## PROBLEM DESCRIPTION
Each line of the records below that holds "AOUT" should be returned.

┌─ INFORMATION SHOWN

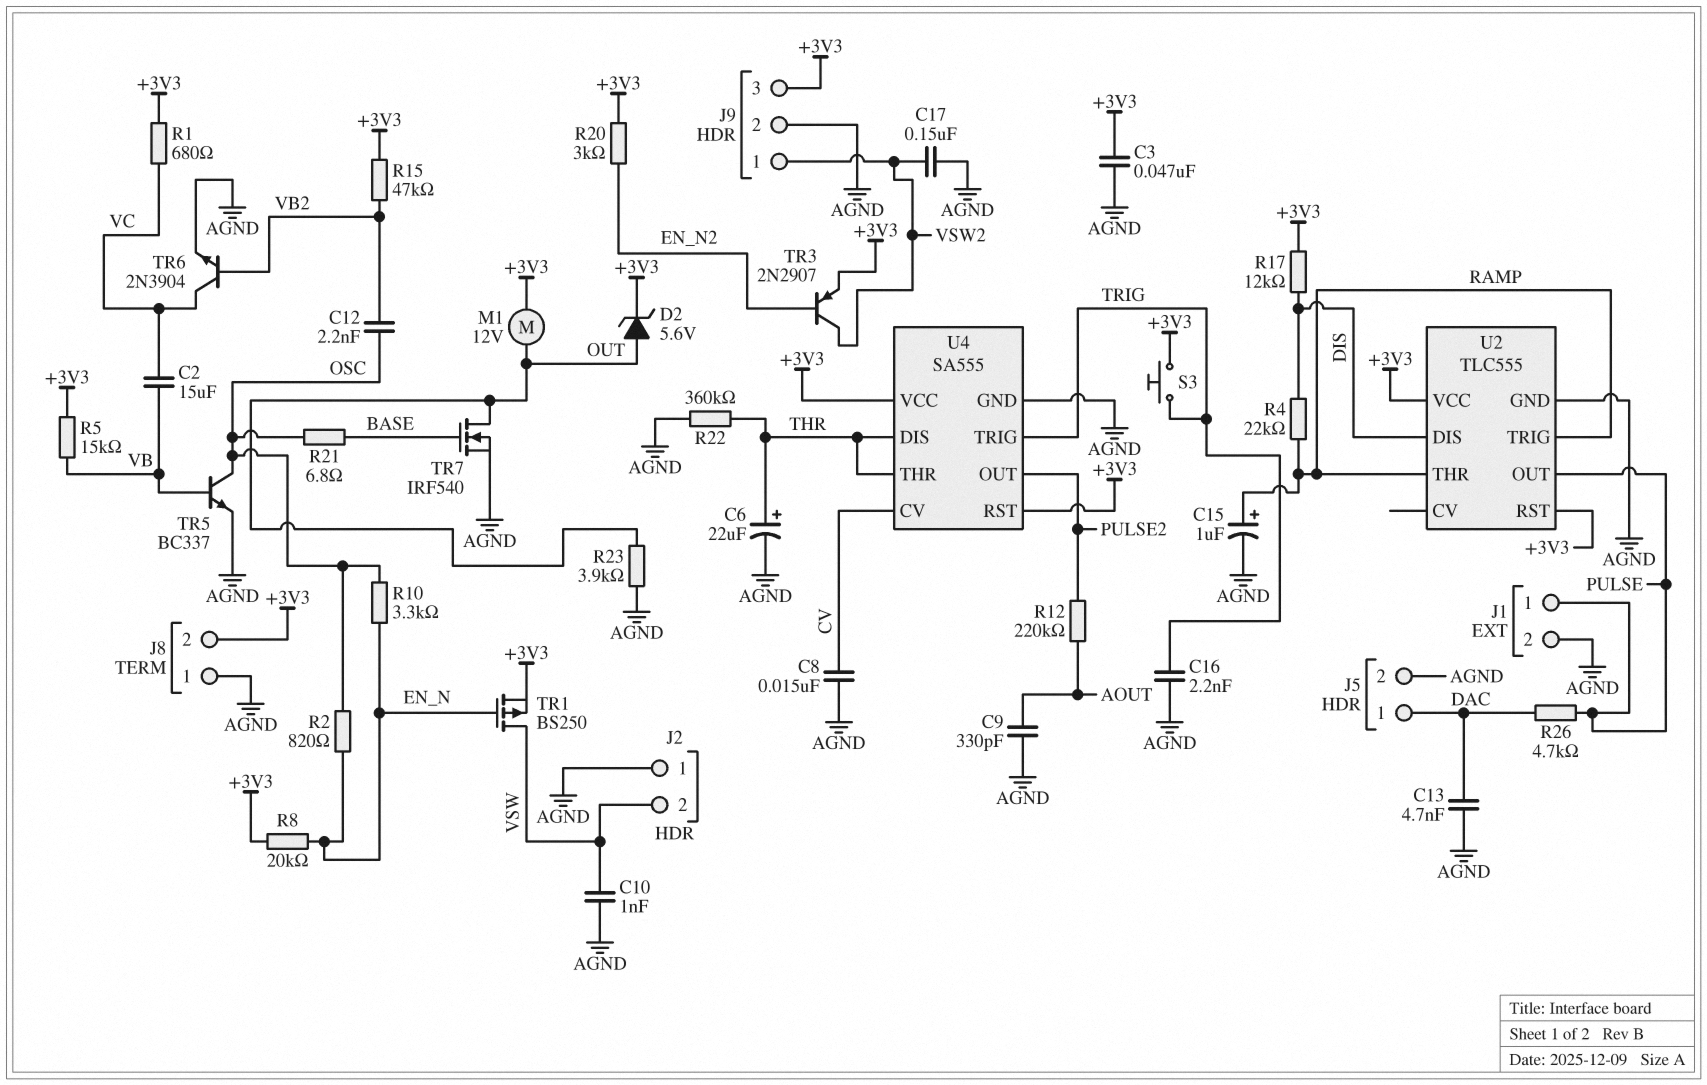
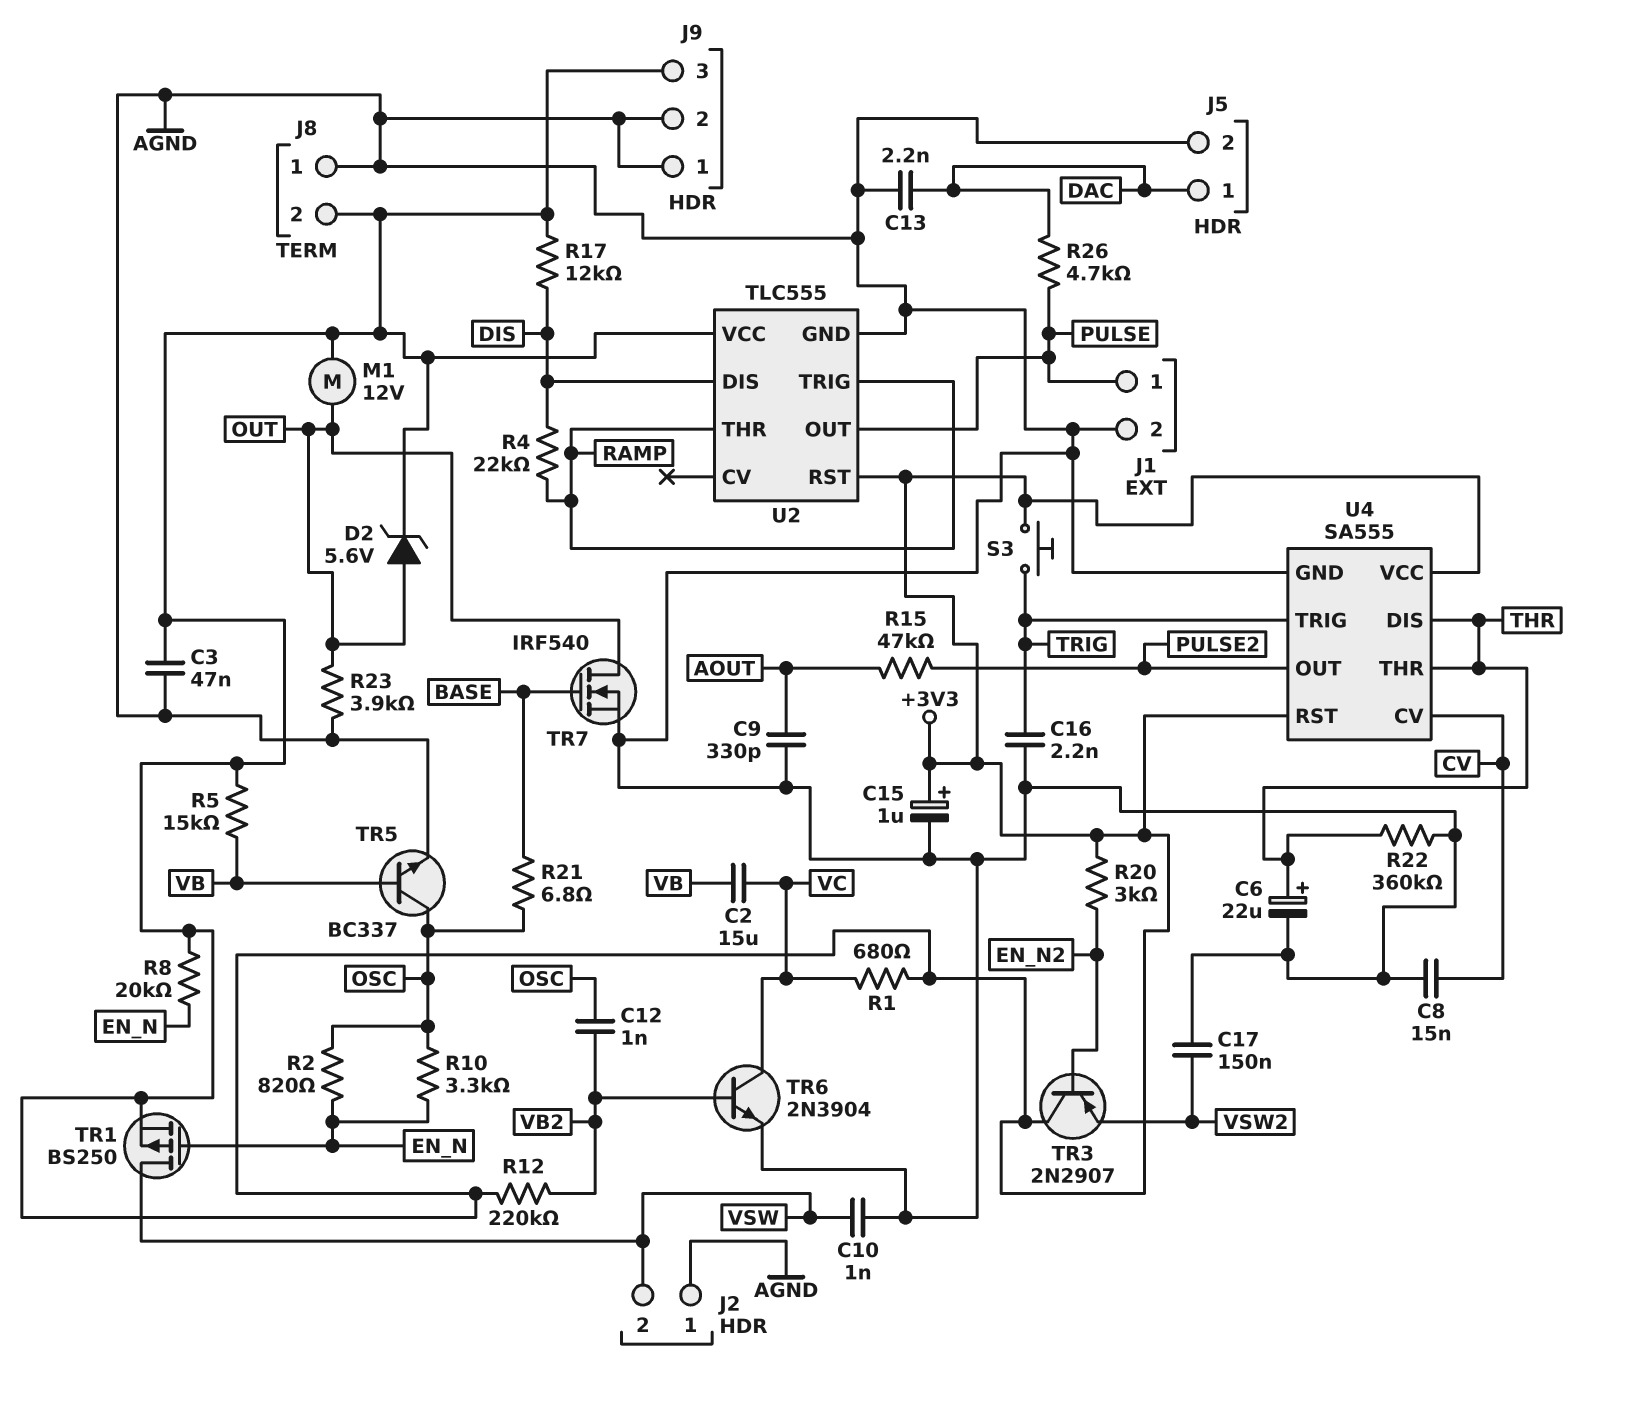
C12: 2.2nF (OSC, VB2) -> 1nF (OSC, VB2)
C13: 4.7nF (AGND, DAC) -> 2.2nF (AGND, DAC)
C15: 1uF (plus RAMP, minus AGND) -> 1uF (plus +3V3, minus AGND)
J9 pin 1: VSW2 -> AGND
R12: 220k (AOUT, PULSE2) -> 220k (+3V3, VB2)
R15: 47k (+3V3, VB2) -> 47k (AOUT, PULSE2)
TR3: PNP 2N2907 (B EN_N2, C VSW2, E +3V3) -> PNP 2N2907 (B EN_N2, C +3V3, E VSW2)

└─
┌─ INFORMATION SHOWN

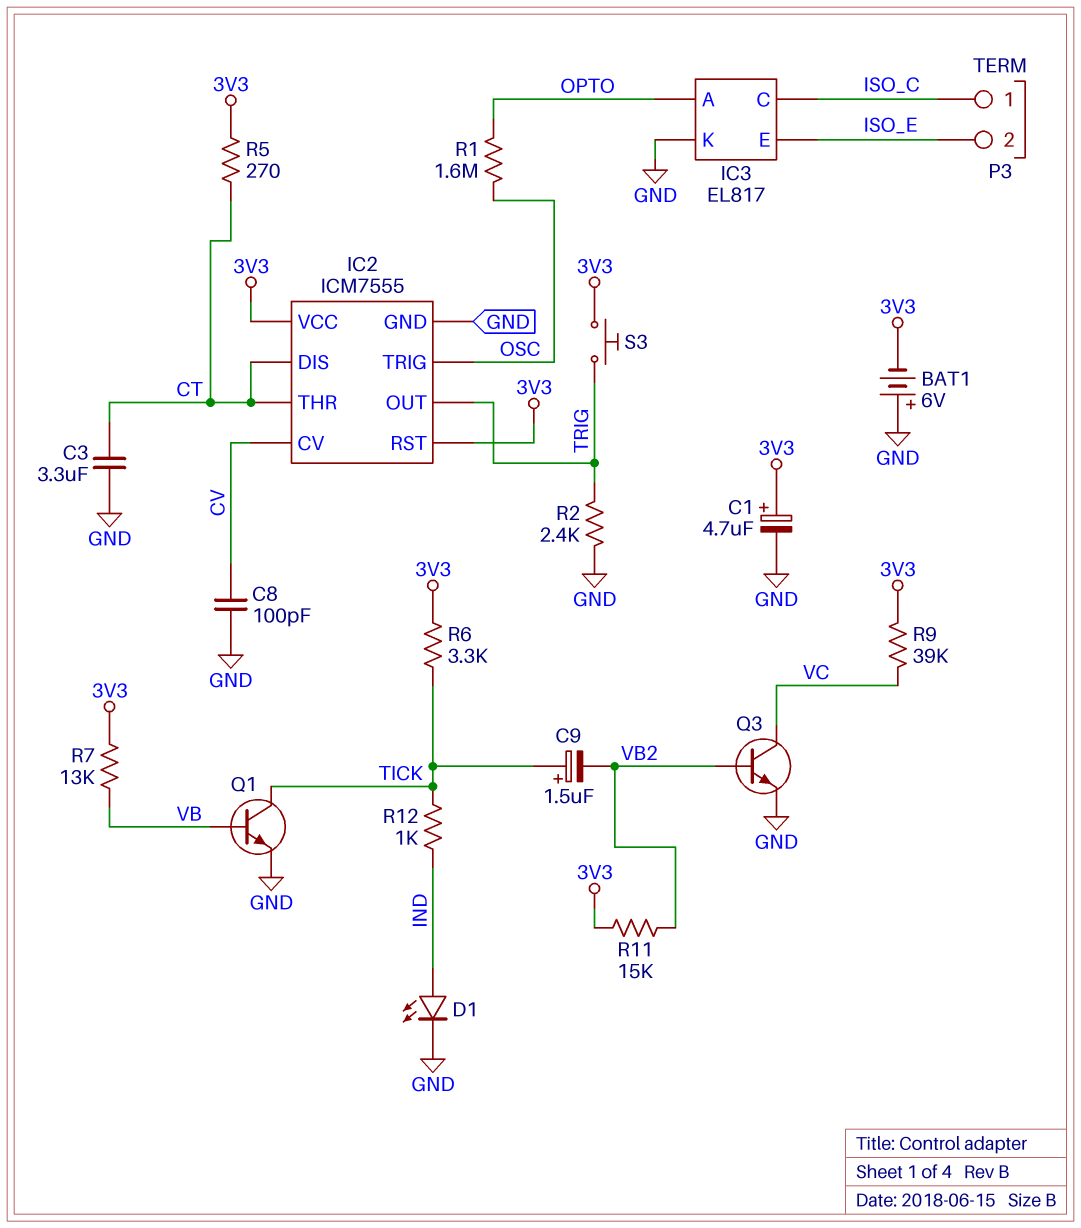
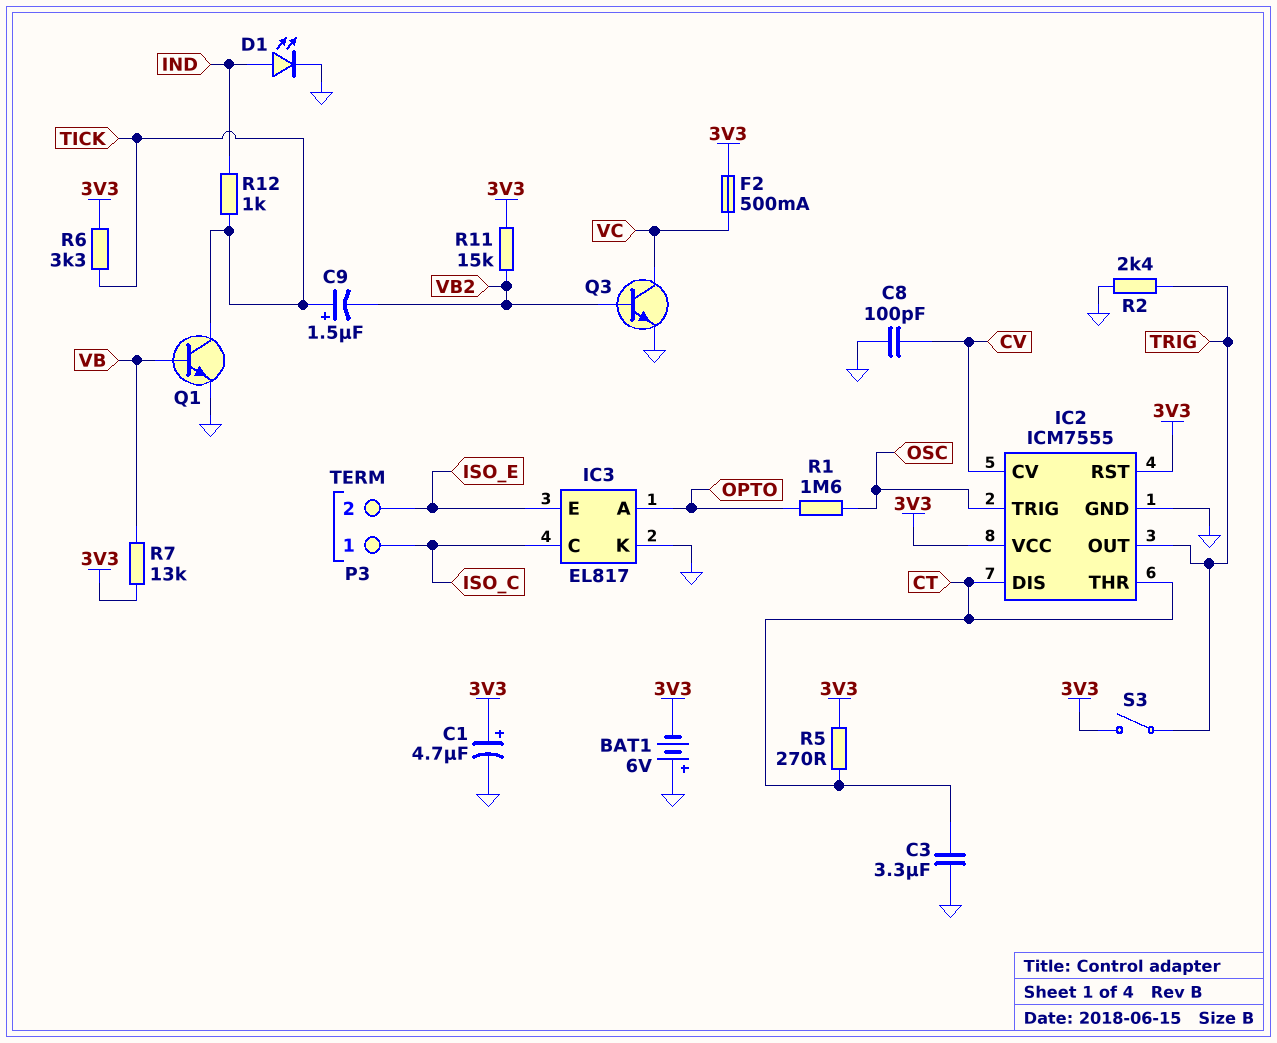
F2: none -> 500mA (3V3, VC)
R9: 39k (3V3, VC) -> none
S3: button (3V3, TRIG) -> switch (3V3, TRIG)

└─

## COMPLETED TASK
R12: 220k (AOUT, PULSE2) -> 220k (+3V3, VB2)
R15: 47k (+3V3, VB2) -> 47k (AOUT, PULSE2)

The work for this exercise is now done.